* WHAT YOU ARE ASKED TO DO *
Copy every line of text in the items below word for word, leaving out the pictures.

* DATASET CONTENT *
___
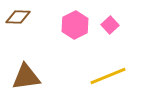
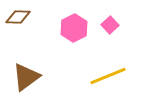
pink hexagon: moved 1 px left, 3 px down
brown triangle: rotated 28 degrees counterclockwise
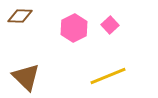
brown diamond: moved 2 px right, 1 px up
brown triangle: rotated 40 degrees counterclockwise
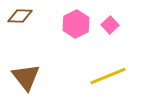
pink hexagon: moved 2 px right, 4 px up
brown triangle: rotated 8 degrees clockwise
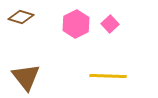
brown diamond: moved 1 px right, 1 px down; rotated 15 degrees clockwise
pink square: moved 1 px up
yellow line: rotated 24 degrees clockwise
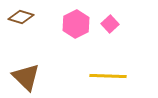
brown triangle: rotated 8 degrees counterclockwise
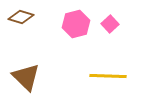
pink hexagon: rotated 12 degrees clockwise
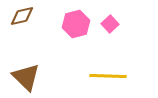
brown diamond: moved 1 px right, 1 px up; rotated 30 degrees counterclockwise
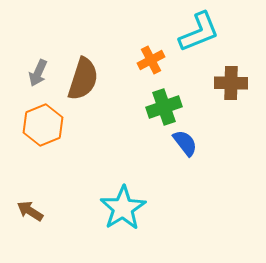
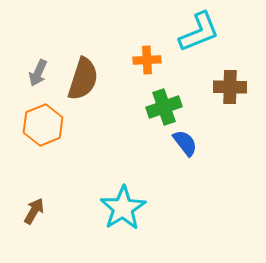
orange cross: moved 4 px left; rotated 24 degrees clockwise
brown cross: moved 1 px left, 4 px down
brown arrow: moved 4 px right; rotated 88 degrees clockwise
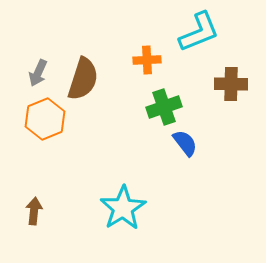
brown cross: moved 1 px right, 3 px up
orange hexagon: moved 2 px right, 6 px up
brown arrow: rotated 24 degrees counterclockwise
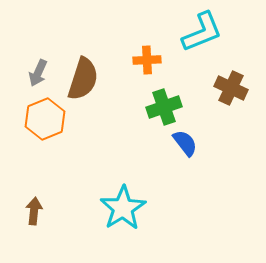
cyan L-shape: moved 3 px right
brown cross: moved 4 px down; rotated 24 degrees clockwise
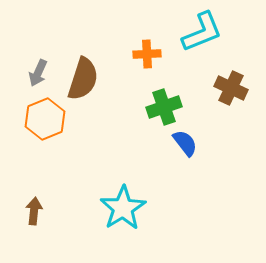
orange cross: moved 6 px up
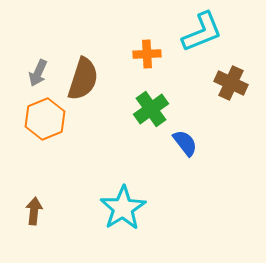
brown cross: moved 5 px up
green cross: moved 13 px left, 2 px down; rotated 16 degrees counterclockwise
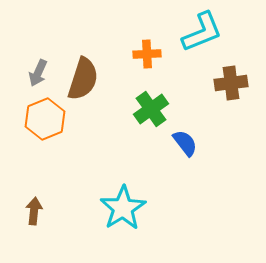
brown cross: rotated 32 degrees counterclockwise
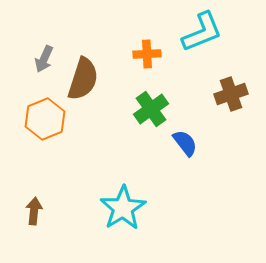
gray arrow: moved 6 px right, 14 px up
brown cross: moved 11 px down; rotated 12 degrees counterclockwise
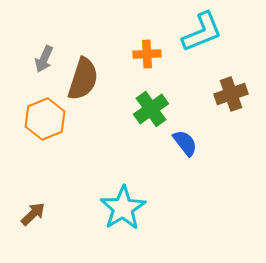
brown arrow: moved 1 px left, 3 px down; rotated 40 degrees clockwise
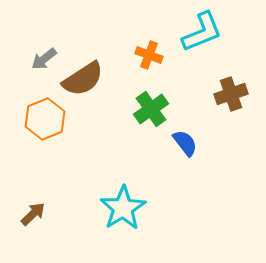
orange cross: moved 2 px right, 1 px down; rotated 24 degrees clockwise
gray arrow: rotated 28 degrees clockwise
brown semicircle: rotated 39 degrees clockwise
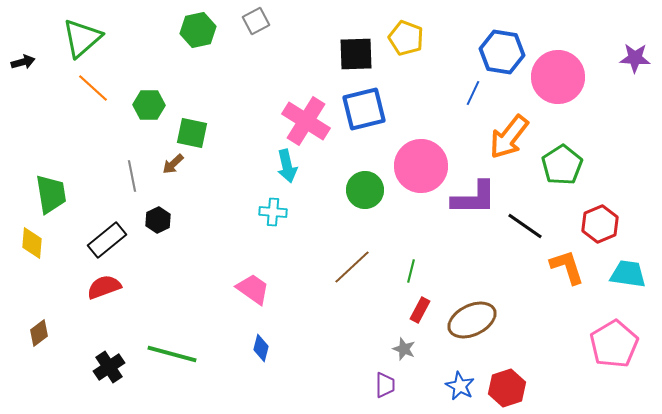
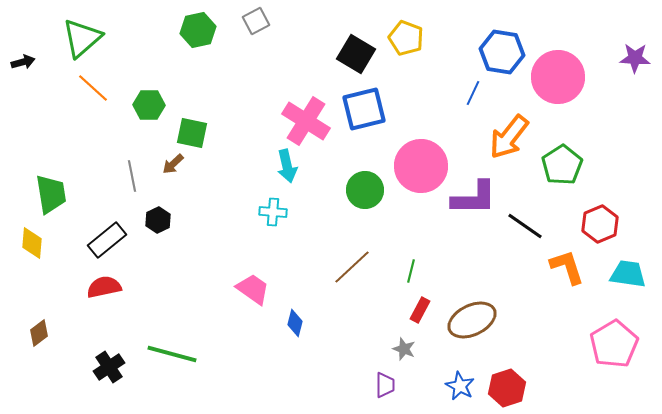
black square at (356, 54): rotated 33 degrees clockwise
red semicircle at (104, 287): rotated 8 degrees clockwise
blue diamond at (261, 348): moved 34 px right, 25 px up
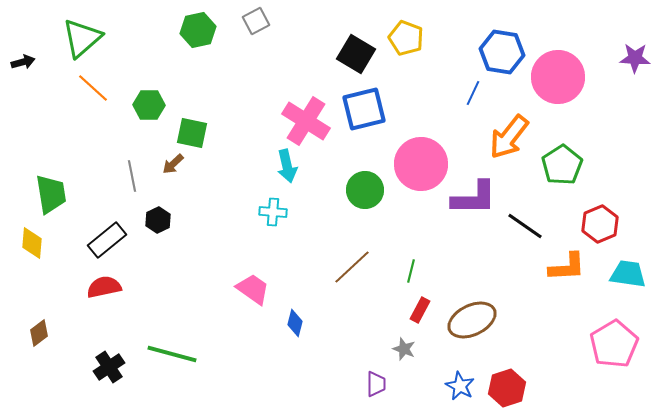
pink circle at (421, 166): moved 2 px up
orange L-shape at (567, 267): rotated 105 degrees clockwise
purple trapezoid at (385, 385): moved 9 px left, 1 px up
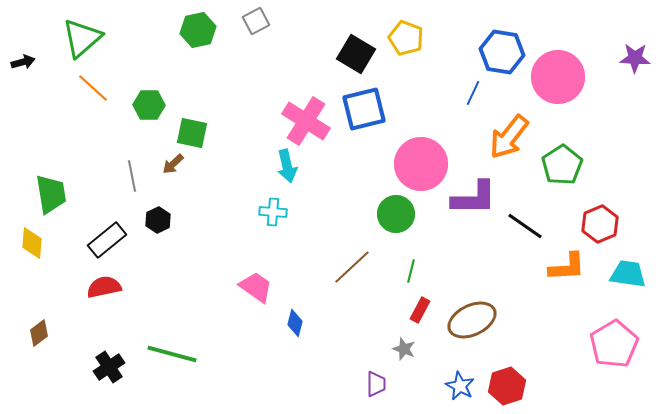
green circle at (365, 190): moved 31 px right, 24 px down
pink trapezoid at (253, 289): moved 3 px right, 2 px up
red hexagon at (507, 388): moved 2 px up
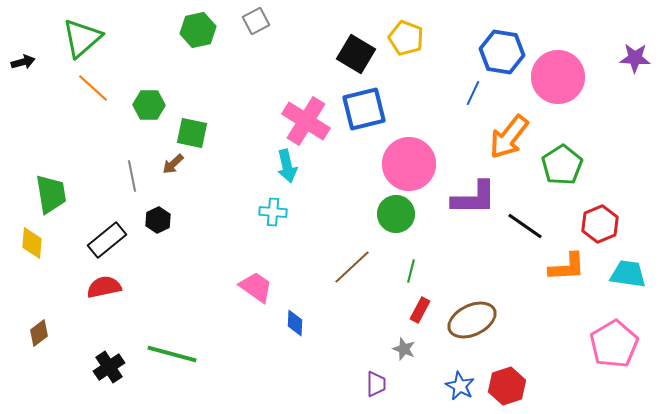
pink circle at (421, 164): moved 12 px left
blue diamond at (295, 323): rotated 12 degrees counterclockwise
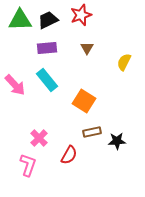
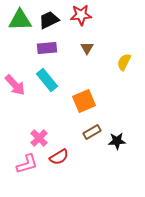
red star: rotated 15 degrees clockwise
black trapezoid: moved 1 px right
orange square: rotated 35 degrees clockwise
brown rectangle: rotated 18 degrees counterclockwise
red semicircle: moved 10 px left, 2 px down; rotated 30 degrees clockwise
pink L-shape: moved 1 px left, 1 px up; rotated 55 degrees clockwise
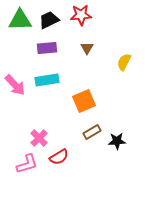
cyan rectangle: rotated 60 degrees counterclockwise
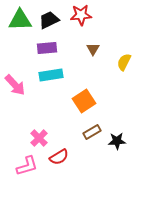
brown triangle: moved 6 px right, 1 px down
cyan rectangle: moved 4 px right, 5 px up
orange square: rotated 10 degrees counterclockwise
pink L-shape: moved 2 px down
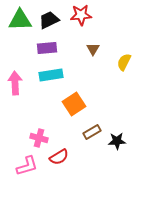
pink arrow: moved 2 px up; rotated 140 degrees counterclockwise
orange square: moved 10 px left, 3 px down
pink cross: rotated 30 degrees counterclockwise
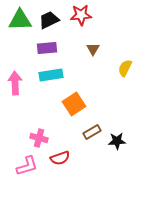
yellow semicircle: moved 1 px right, 6 px down
red semicircle: moved 1 px right, 1 px down; rotated 12 degrees clockwise
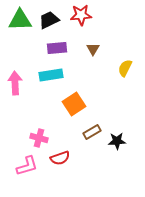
purple rectangle: moved 10 px right
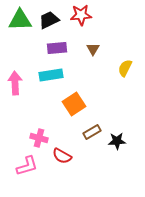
red semicircle: moved 2 px right, 2 px up; rotated 48 degrees clockwise
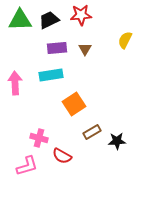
brown triangle: moved 8 px left
yellow semicircle: moved 28 px up
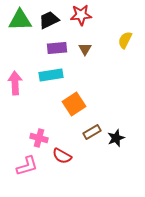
black star: moved 1 px left, 3 px up; rotated 18 degrees counterclockwise
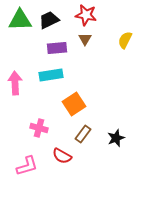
red star: moved 5 px right; rotated 15 degrees clockwise
brown triangle: moved 10 px up
brown rectangle: moved 9 px left, 2 px down; rotated 24 degrees counterclockwise
pink cross: moved 10 px up
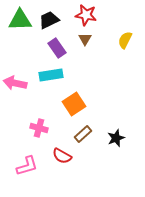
purple rectangle: rotated 60 degrees clockwise
pink arrow: rotated 75 degrees counterclockwise
brown rectangle: rotated 12 degrees clockwise
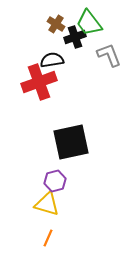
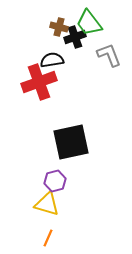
brown cross: moved 3 px right, 3 px down; rotated 18 degrees counterclockwise
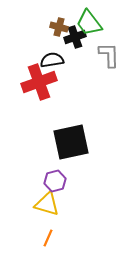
gray L-shape: rotated 20 degrees clockwise
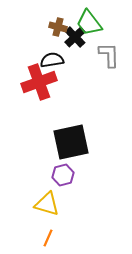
brown cross: moved 1 px left
black cross: rotated 25 degrees counterclockwise
purple hexagon: moved 8 px right, 6 px up
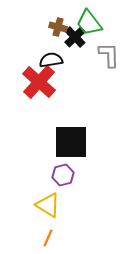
black semicircle: moved 1 px left
red cross: rotated 28 degrees counterclockwise
black square: rotated 12 degrees clockwise
yellow triangle: moved 1 px right, 1 px down; rotated 16 degrees clockwise
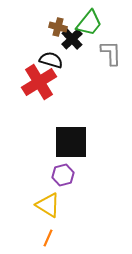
green trapezoid: rotated 104 degrees counterclockwise
black cross: moved 3 px left, 2 px down
gray L-shape: moved 2 px right, 2 px up
black semicircle: rotated 25 degrees clockwise
red cross: rotated 16 degrees clockwise
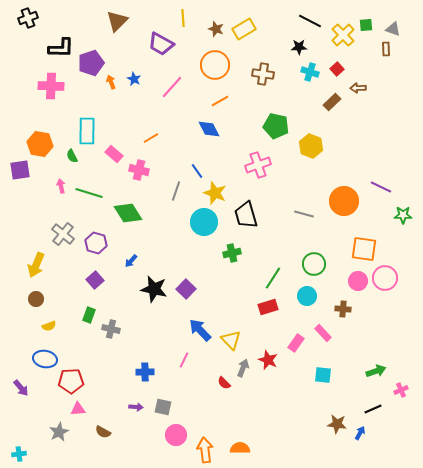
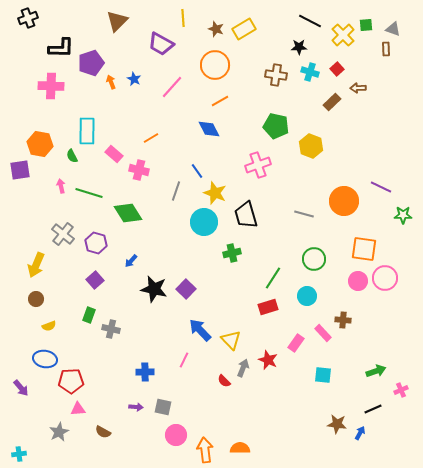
brown cross at (263, 74): moved 13 px right, 1 px down
green circle at (314, 264): moved 5 px up
brown cross at (343, 309): moved 11 px down
red semicircle at (224, 383): moved 2 px up
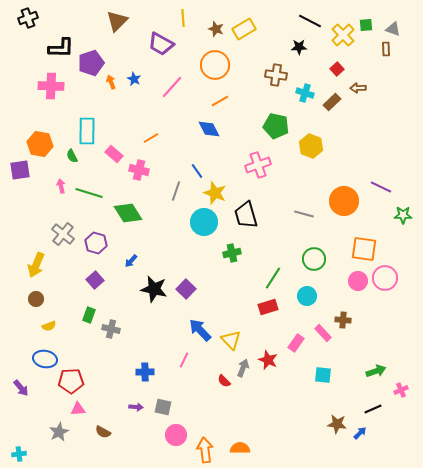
cyan cross at (310, 72): moved 5 px left, 21 px down
blue arrow at (360, 433): rotated 16 degrees clockwise
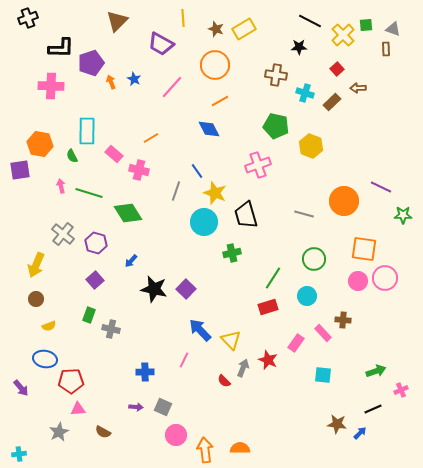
gray square at (163, 407): rotated 12 degrees clockwise
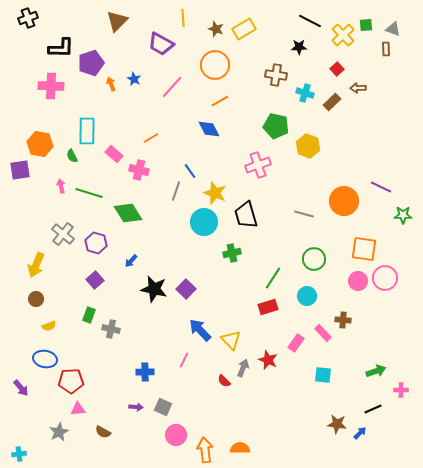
orange arrow at (111, 82): moved 2 px down
yellow hexagon at (311, 146): moved 3 px left
blue line at (197, 171): moved 7 px left
pink cross at (401, 390): rotated 24 degrees clockwise
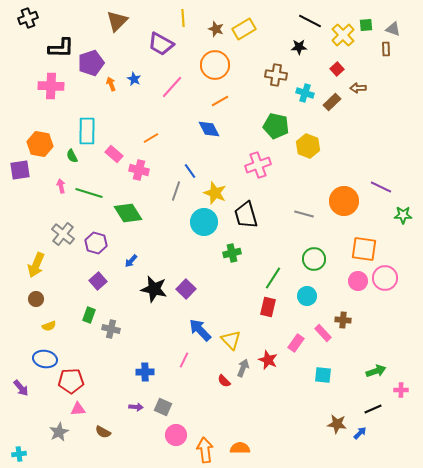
purple square at (95, 280): moved 3 px right, 1 px down
red rectangle at (268, 307): rotated 60 degrees counterclockwise
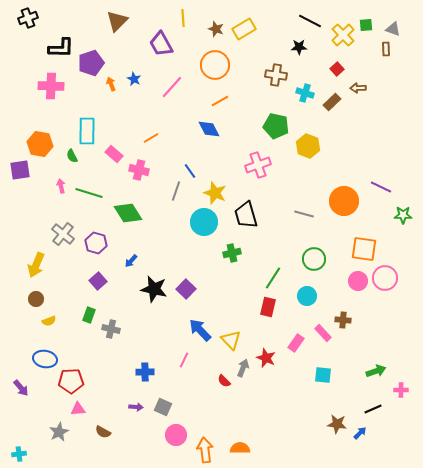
purple trapezoid at (161, 44): rotated 32 degrees clockwise
yellow semicircle at (49, 326): moved 5 px up
red star at (268, 360): moved 2 px left, 2 px up
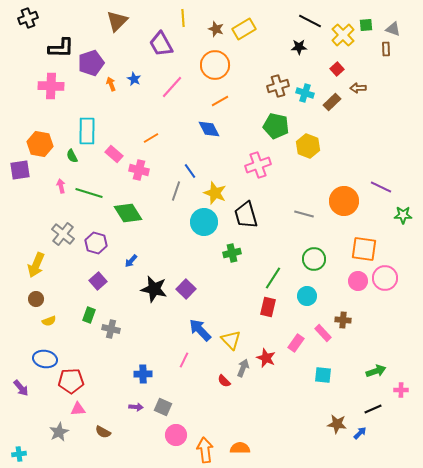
brown cross at (276, 75): moved 2 px right, 11 px down; rotated 25 degrees counterclockwise
blue cross at (145, 372): moved 2 px left, 2 px down
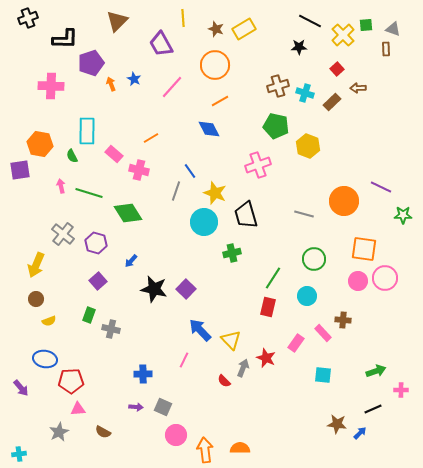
___
* ANSWER FOR THE TASK *
pink hexagon: moved 1 px left, 3 px down
brown triangle: rotated 28 degrees counterclockwise
brown diamond: moved 2 px right, 1 px up
brown triangle: rotated 40 degrees counterclockwise
pink hexagon: moved 2 px right, 4 px up
brown triangle: rotated 8 degrees clockwise
brown diamond: moved 1 px right, 1 px down; rotated 15 degrees clockwise
pink square: moved 1 px up
yellow line: rotated 24 degrees clockwise
brown triangle: rotated 8 degrees counterclockwise
pink hexagon: rotated 12 degrees clockwise
brown diamond: moved 1 px right, 1 px up; rotated 30 degrees counterclockwise
orange cross: moved 4 px left; rotated 24 degrees clockwise
brown cross: moved 1 px left, 4 px down
brown arrow: moved 4 px right; rotated 88 degrees clockwise
brown cross: moved 1 px right, 3 px up
orange hexagon: moved 2 px right, 6 px up
brown arrow: rotated 24 degrees counterclockwise
cyan L-shape: moved 3 px right
brown cross: moved 4 px down; rotated 24 degrees clockwise
orange cross: moved 6 px up
brown cross: moved 5 px up
green cross: moved 13 px left, 2 px down; rotated 16 degrees counterclockwise
brown cross: rotated 32 degrees counterclockwise
gray arrow: moved 6 px right, 14 px up
brown cross: moved 11 px down; rotated 12 degrees counterclockwise
brown arrow: moved 1 px left, 3 px down; rotated 40 degrees clockwise
orange cross: moved 2 px right, 1 px down; rotated 24 degrees clockwise
gray arrow: rotated 28 degrees clockwise
brown semicircle: rotated 39 degrees clockwise
black square at (356, 54): rotated 33 degrees clockwise
red semicircle at (104, 287): rotated 8 degrees clockwise
blue diamond at (261, 348): moved 34 px right, 25 px up
pink circle at (421, 166): moved 2 px up
orange L-shape at (567, 267): rotated 105 degrees clockwise
purple trapezoid at (385, 385): moved 9 px left, 1 px up
green circle at (365, 190): moved 31 px right, 24 px down
pink trapezoid at (253, 289): moved 3 px right, 2 px up
red hexagon at (507, 388): moved 2 px up
pink circle at (421, 164): moved 12 px left
blue diamond at (295, 323): rotated 12 degrees counterclockwise
red star: rotated 15 degrees clockwise
black trapezoid: moved 1 px right
orange square: rotated 35 degrees clockwise
brown rectangle: rotated 18 degrees counterclockwise
red semicircle: moved 10 px left, 2 px down; rotated 30 degrees clockwise
pink L-shape: moved 1 px left, 1 px up; rotated 55 degrees clockwise
cyan rectangle: rotated 60 degrees counterclockwise
brown triangle: moved 6 px right, 1 px down
cyan rectangle: moved 4 px right, 5 px up
orange square: rotated 10 degrees counterclockwise
pink L-shape: moved 2 px down
pink arrow: moved 2 px up; rotated 140 degrees counterclockwise
orange square: moved 10 px left, 3 px down
pink cross: rotated 30 degrees counterclockwise
yellow semicircle: moved 1 px right, 6 px down
red semicircle: moved 1 px right, 1 px down; rotated 12 degrees clockwise
purple rectangle: moved 10 px right
red semicircle: moved 2 px right, 2 px up; rotated 48 degrees clockwise
brown triangle: moved 8 px left
yellow semicircle: moved 28 px up
black star: moved 1 px left, 3 px up; rotated 18 degrees counterclockwise
red star: moved 5 px right; rotated 15 degrees clockwise
brown triangle: moved 10 px up
brown rectangle: moved 9 px left, 2 px down; rotated 24 degrees counterclockwise
pink cross: moved 10 px up
purple rectangle: rotated 60 degrees clockwise
pink arrow: rotated 75 degrees counterclockwise
brown rectangle: rotated 12 degrees clockwise
brown cross: moved 3 px right, 3 px down; rotated 18 degrees counterclockwise
gray L-shape: rotated 20 degrees clockwise
brown cross: moved 1 px left
black cross: rotated 25 degrees counterclockwise
purple hexagon: moved 8 px right, 6 px up
black semicircle: moved 1 px left
red cross: rotated 28 degrees counterclockwise
black square: rotated 12 degrees clockwise
yellow triangle: moved 1 px right, 1 px down; rotated 16 degrees clockwise
green trapezoid: rotated 104 degrees counterclockwise
black cross: moved 3 px left, 2 px down
gray L-shape: moved 2 px right, 2 px up
black semicircle: rotated 25 degrees clockwise
red cross: rotated 16 degrees clockwise
brown cross at (263, 74): moved 13 px right, 1 px down
green circle at (314, 264): moved 5 px up
brown cross at (343, 309): moved 11 px down
red semicircle at (224, 383): moved 2 px up
cyan cross at (310, 72): moved 5 px left, 21 px down
blue arrow at (360, 433): rotated 16 degrees clockwise
gray square at (163, 407): rotated 12 degrees clockwise
orange arrow at (111, 82): moved 2 px down
yellow hexagon at (311, 146): moved 3 px left
blue line at (197, 171): moved 7 px left
pink cross at (401, 390): rotated 24 degrees clockwise
purple square at (95, 280): moved 3 px right, 1 px down
red rectangle at (268, 307): rotated 60 degrees counterclockwise
purple trapezoid at (161, 44): rotated 32 degrees clockwise
yellow semicircle at (49, 326): moved 5 px up
red star at (268, 360): moved 2 px left, 2 px up
brown cross at (276, 75): moved 2 px right, 11 px down; rotated 25 degrees counterclockwise
blue cross at (145, 372): moved 2 px left, 2 px down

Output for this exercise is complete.